------ Given data

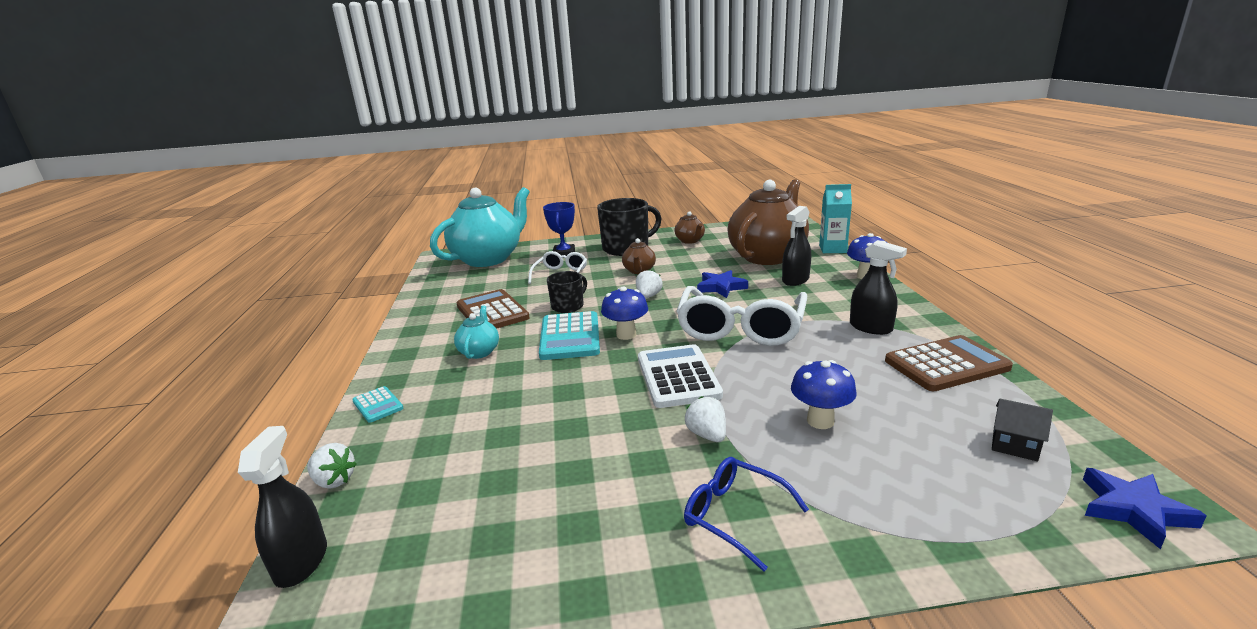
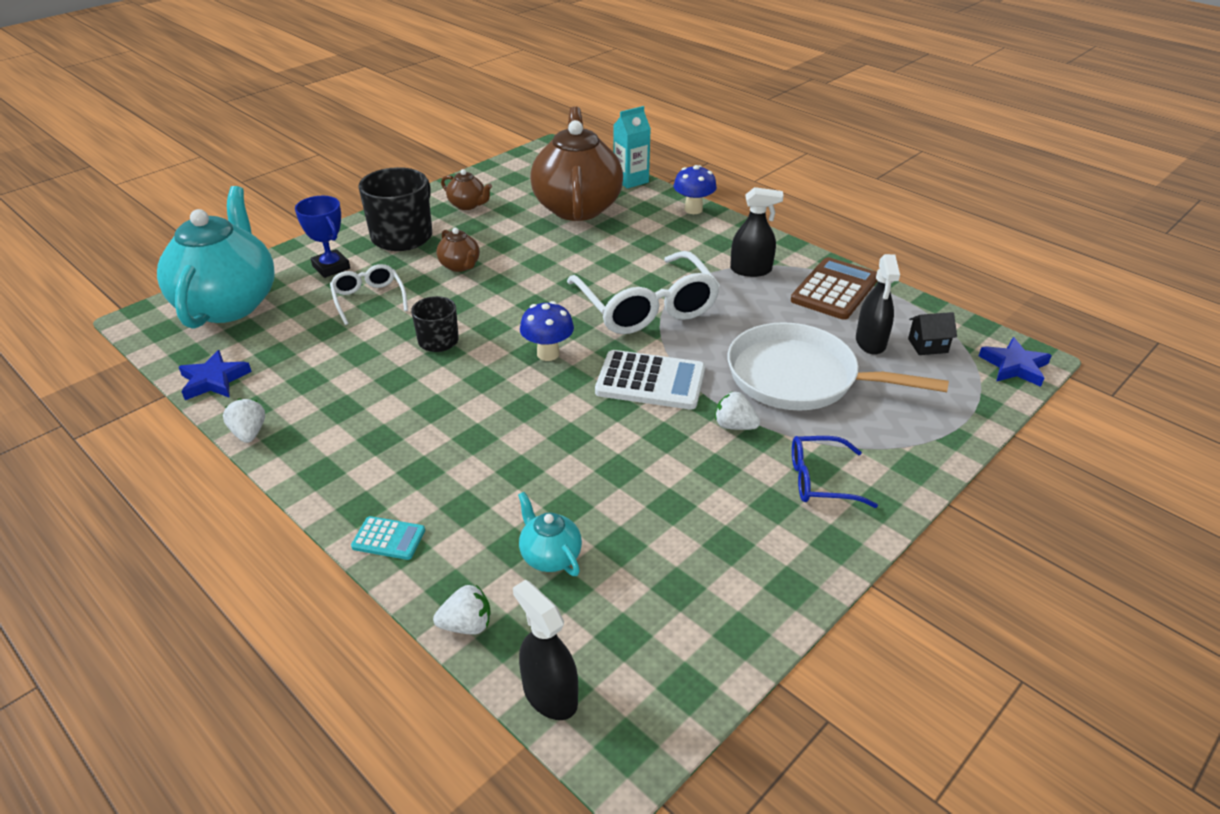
camera: 40 degrees left, 15 degrees up
(479, 352) = (414, 433): turquoise teapot -> turquoise teapot (550, 556)
(492, 312) = (354, 379): brown calculator -> none
(570, 337) = (492, 377): turquoise calculator -> none
(648, 296) = (513, 298): white strawberry -> white strawberry (249, 433)
(678, 377) = (650, 381): white calculator -> white calculator turned 150 degrees clockwise
(721, 287) = (575, 263): blue star -> blue star (214, 380)
(795, 280) = (636, 232): black spray bottle -> black spray bottle (870, 342)
(820, 421) = (799, 377): blue mushroom -> white pan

------------

■ What the task requires
Print all the records again exactly; do not include any picture.

■ Answer section
camera: 40 degrees left, 15 degrees up
(479, 352) = (414, 433): turquoise teapot -> turquoise teapot (550, 556)
(492, 312) = (354, 379): brown calculator -> none
(570, 337) = (492, 377): turquoise calculator -> none
(648, 296) = (513, 298): white strawberry -> white strawberry (249, 433)
(678, 377) = (650, 381): white calculator -> white calculator turned 150 degrees clockwise
(721, 287) = (575, 263): blue star -> blue star (214, 380)
(795, 280) = (636, 232): black spray bottle -> black spray bottle (870, 342)
(820, 421) = (799, 377): blue mushroom -> white pan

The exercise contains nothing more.